## EXERCISE
Pictures aside, write out the data exactly as it reads.

## INFORMATION SUPPLIED
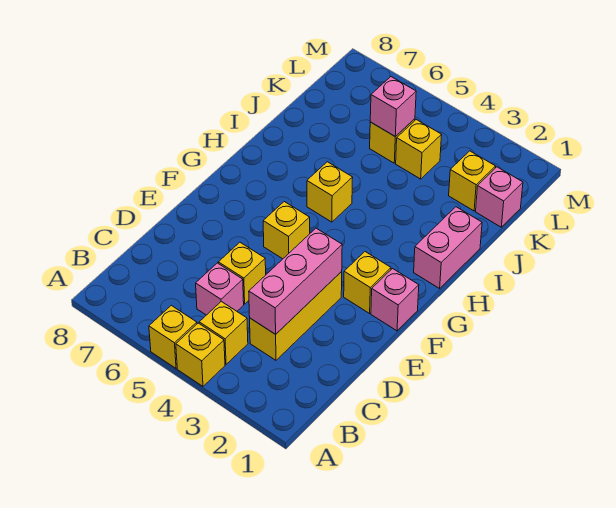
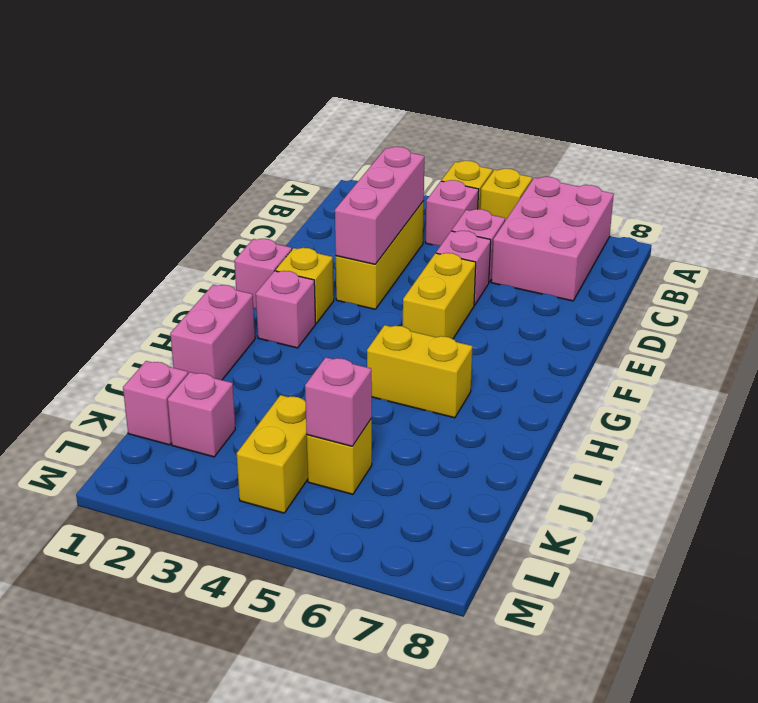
none -> pink brick A6:C7 level 1
yellow brick B4 level 1 -> pink brick B4 level 1
yellow brick D5 level 1 -> pink brick D5 level 1
yellow brick F5 level 1 -> yellow brick E5:F5 level 1
none -> pink brick G2 level 1
yellow brick H5 level 1 -> yellow brick H5:H6 level 1
yellow brick K2 level 1 -> pink brick K2 level 1
yellow brick K4 level 1 -> yellow brick K4:L4 level 1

## EXPECTED ANSWER
none -> pink brick A6:C7 level 1
yellow brick B4 level 1 -> pink brick B4 level 1
yellow brick D5 level 1 -> pink brick D5 level 1
yellow brick F5 level 1 -> yellow brick E5:F5 level 1
none -> pink brick G2 level 1
yellow brick H5 level 1 -> yellow brick H5:H6 level 1
yellow brick K2 level 1 -> pink brick K2 level 1
yellow brick K4 level 1 -> yellow brick K4:L4 level 1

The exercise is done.